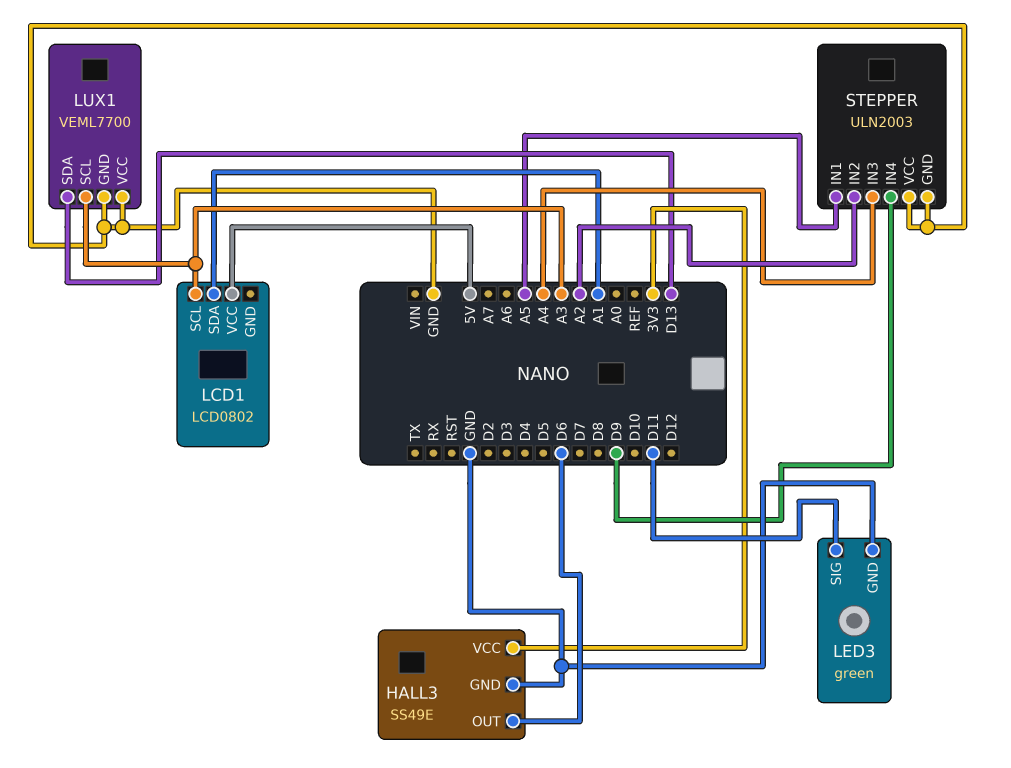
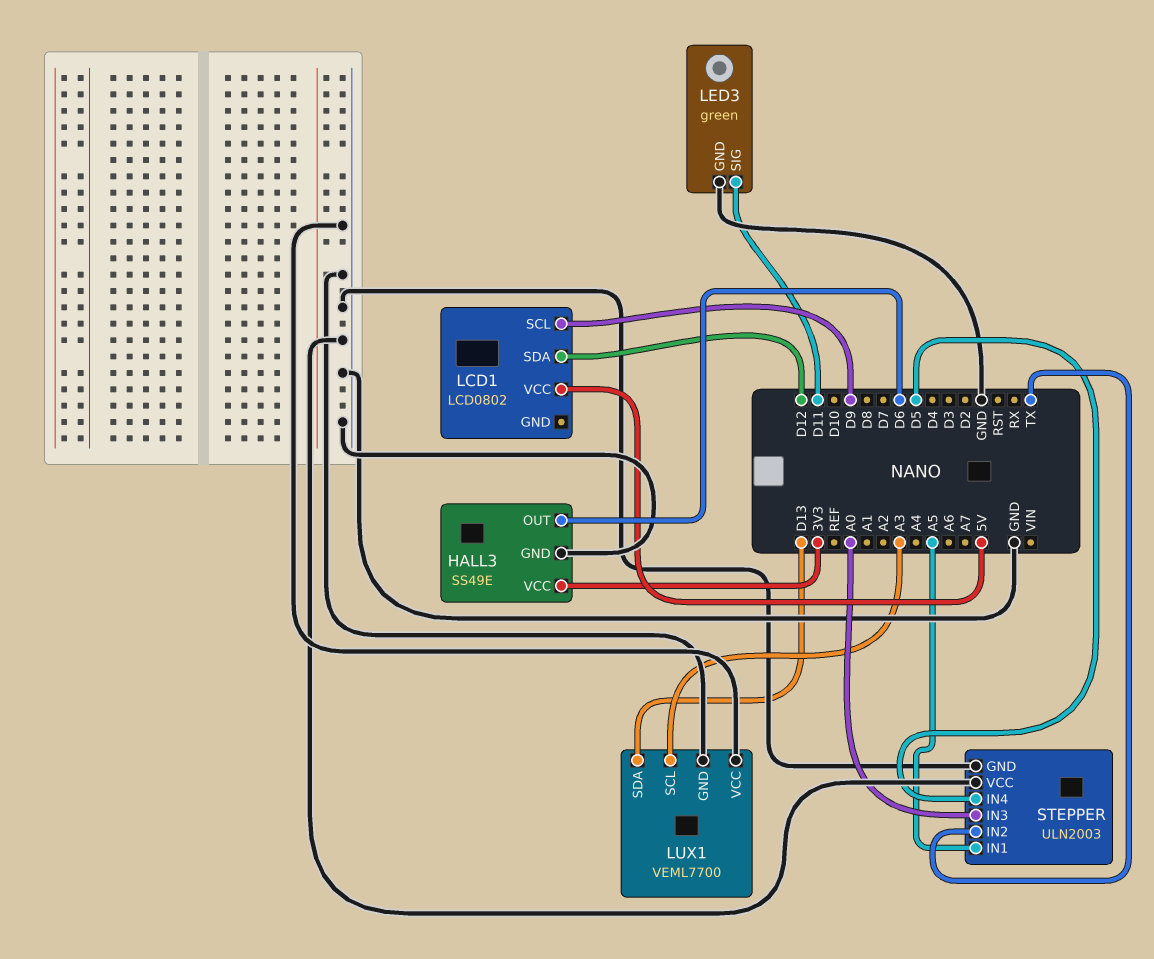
LCD1 pin SCL: A3 -> D9
LCD1 pin SDA: A1 -> D12
STEPPER pin IN2: A2 -> TX
STEPPER pin IN3: A4 -> A0
STEPPER pin IN4: D9 -> D5

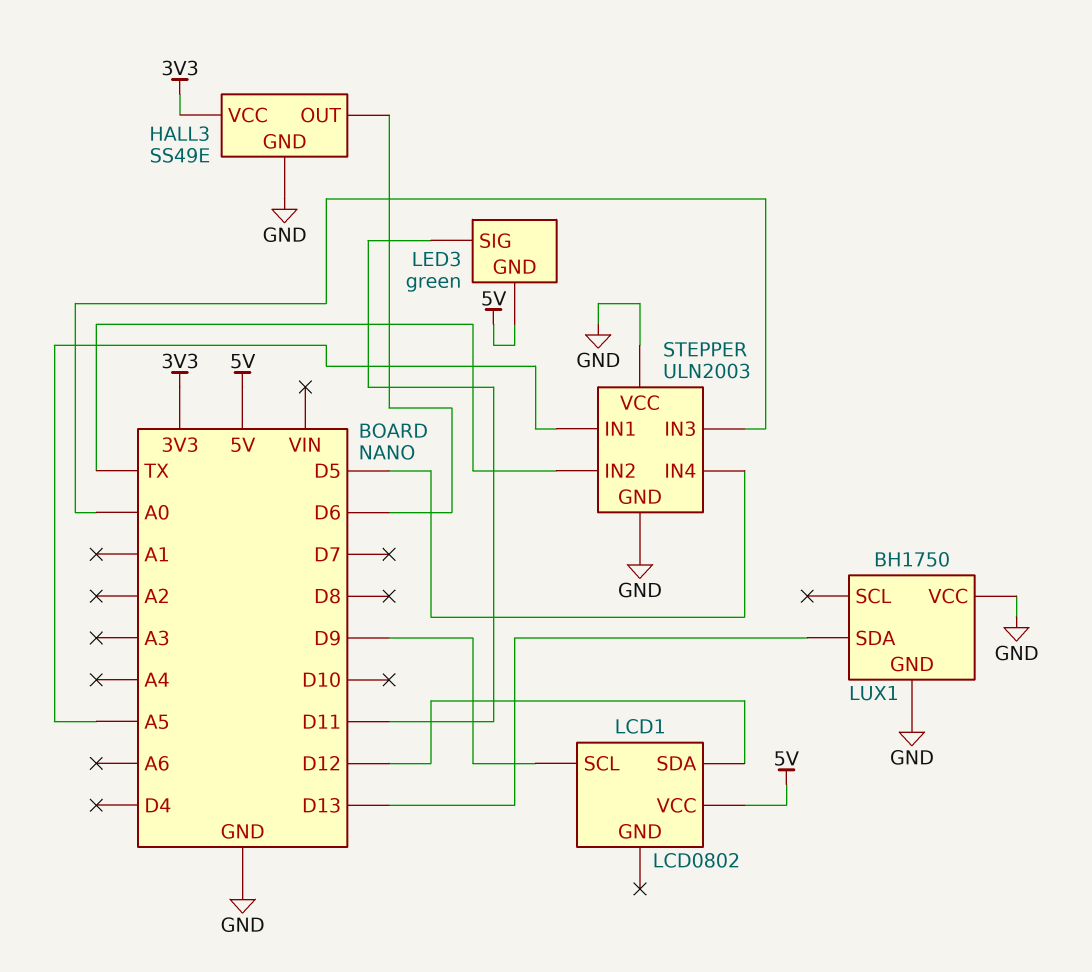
LED3 pin GND: GND -> 5V
LUX1: VEML7700 -> BH1750
LUX1 pin SCL: A3 -> none

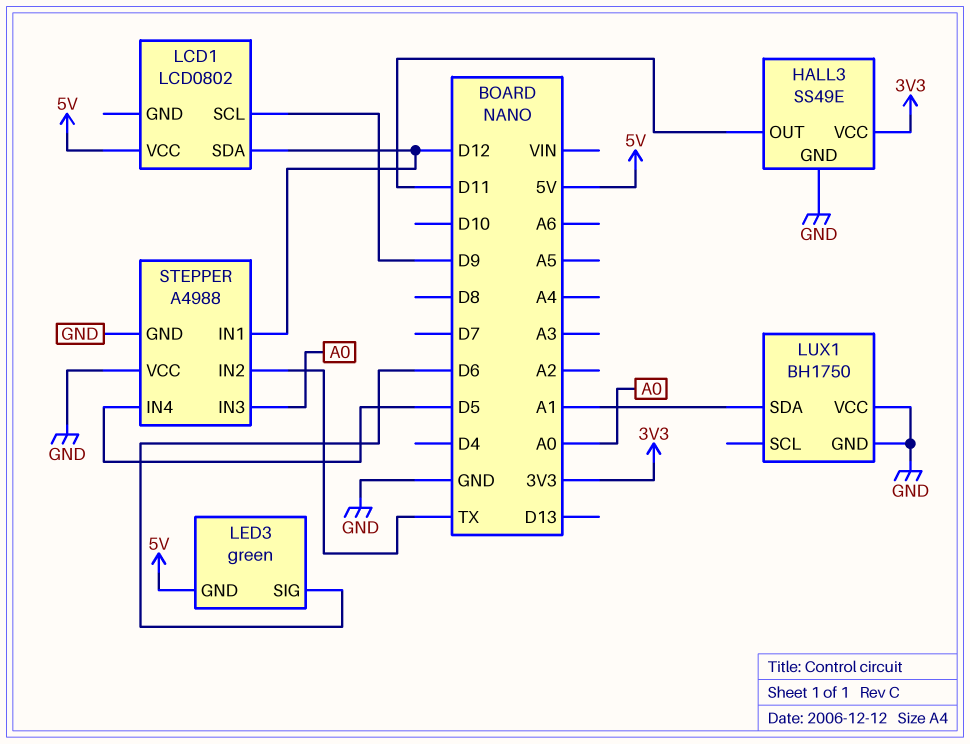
HALL3 pin OUT: D6 -> D11
LED3 pin SIG: D11 -> D6
LUX1 pin SDA: D13 -> A1
STEPPER: ULN2003 -> A4988
STEPPER pin IN1: A5 -> D12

-=-=-=-=-

DIRECTIONS:
Write out the material above precisely, leaving each picture behind.

OUTPUT:
LCD1 pin SCL: A3 -> D9
LCD1 pin SDA: A1 -> D12
STEPPER pin IN2: A2 -> TX
STEPPER pin IN3: A4 -> A0
STEPPER pin IN4: D9 -> D5

LED3 pin GND: GND -> 5V
LUX1: VEML7700 -> BH1750
LUX1 pin SCL: A3 -> none

HALL3 pin OUT: D6 -> D11
LED3 pin SIG: D11 -> D6
LUX1 pin SDA: D13 -> A1
STEPPER: ULN2003 -> A4988
STEPPER pin IN1: A5 -> D12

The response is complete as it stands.